*Scene change data*
################

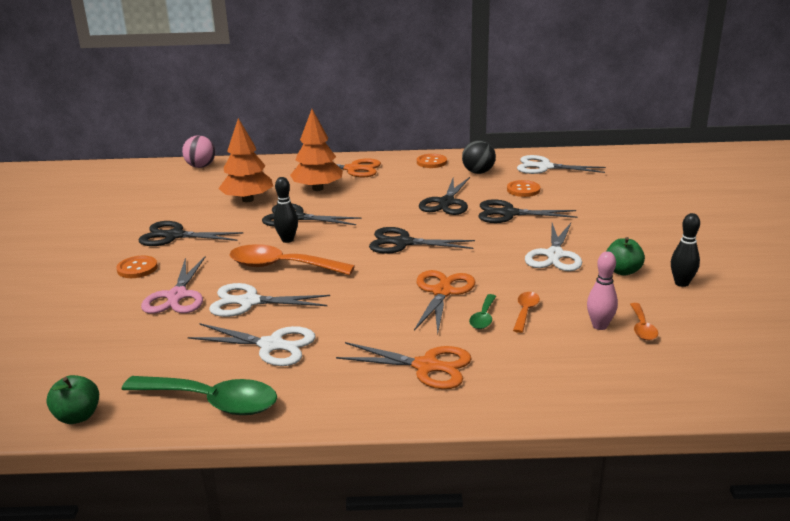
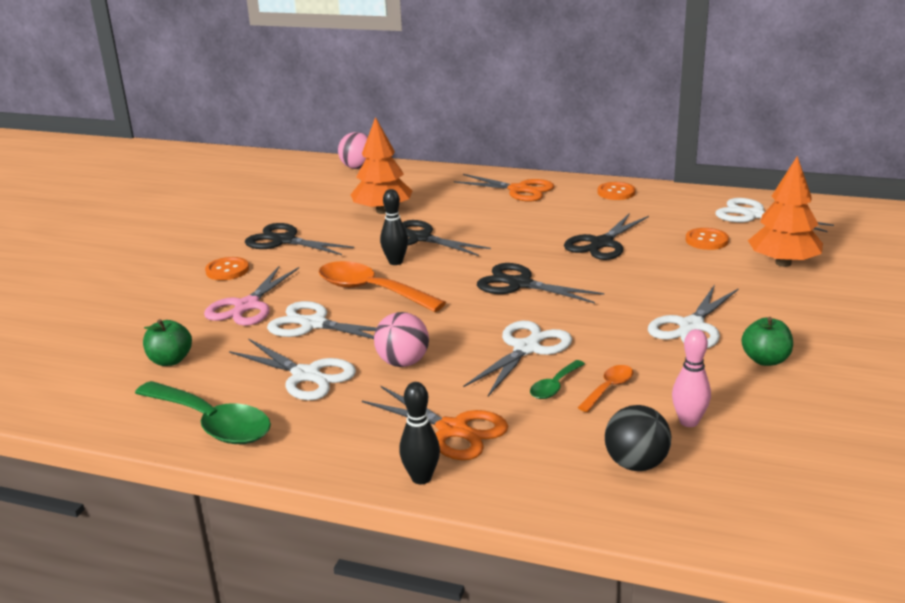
camera: 20 degrees right, 0 degrees up
(78, 416) = (83, 412): green apple -> green apple (170, 360)
(317, 188) = (465, 208): orange tree -> orange tree (783, 263)
(349, 320) = (403, 362): none -> pink ball
(442, 292) = (526, 349): orange scissors -> white scissors
(478, 172) = (665, 211): black ball -> black ball (636, 464)
(509, 213) = (668, 267): black scissors -> none
(642, 328) = (742, 434): orange spoon -> none
(681, 283) = (834, 388): black bowling pin -> black bowling pin (421, 478)

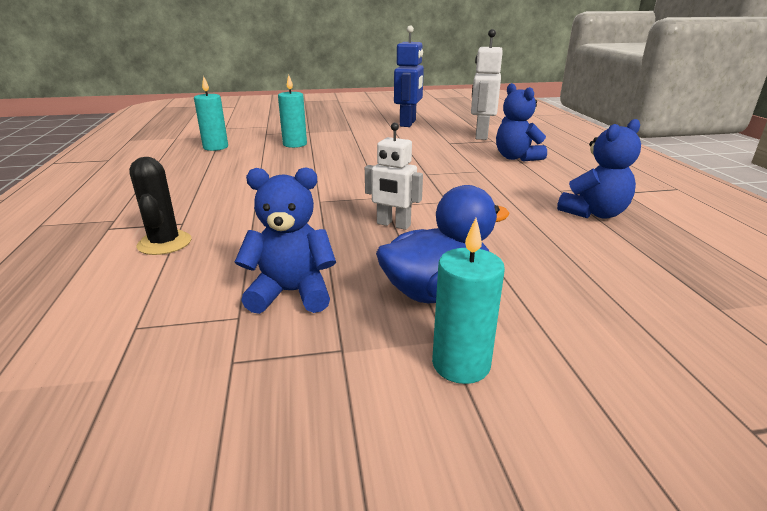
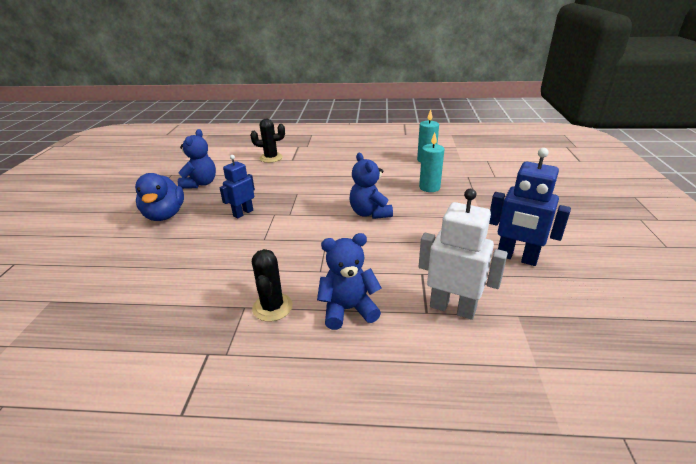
camera: 105 degrees right, 5 degrees up
(393, 225) = (243, 213): white robot -> blue robot
(461, 364) = (118, 212): turquoise candle -> none
(546, 180) = (272, 307): none -> black cactus
(594, 213) = (186, 306): blue teddy bear -> blue teddy bear (370, 213)

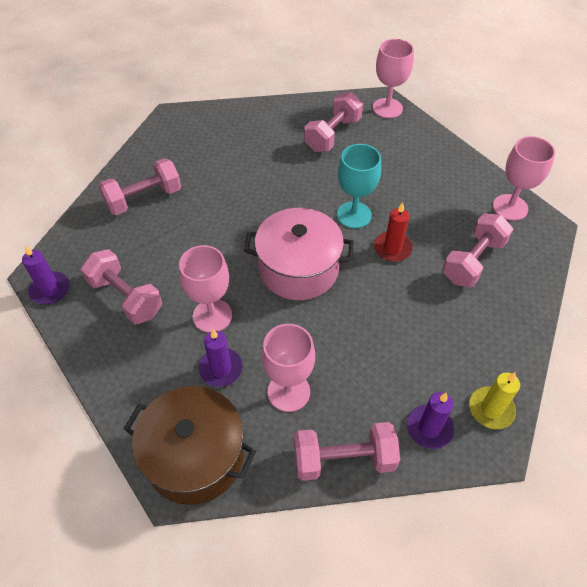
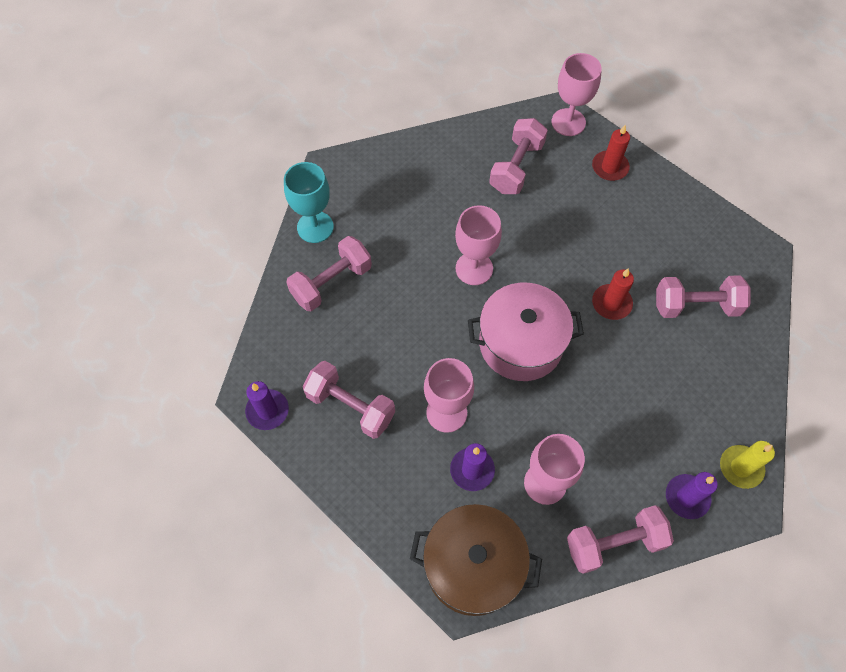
camera: 10 degrees left, 10 degrees up
(354, 215) = (562, 269): turquoise goblet -> turquoise goblet (315, 227)
(416, 144) = (610, 167): none -> red candle
(473, 261) = (695, 306): pink dumbbell -> pink dumbbell turned 60 degrees clockwise
(510, 207) = (722, 234): pink goblet -> pink goblet (474, 268)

################

*Assigned task*
Working from the records above, write out verbatim only the lines from the line containing "(317, 188) = (465, 208): orange" through the line containing "(642, 328) = (742, 434): orange spoon -> none".

*Task answer*
(317, 188) = (465, 208): orange tree -> orange tree (783, 263)
(349, 320) = (403, 362): none -> pink ball
(442, 292) = (526, 349): orange scissors -> white scissors
(478, 172) = (665, 211): black ball -> black ball (636, 464)
(509, 213) = (668, 267): black scissors -> none
(642, 328) = (742, 434): orange spoon -> none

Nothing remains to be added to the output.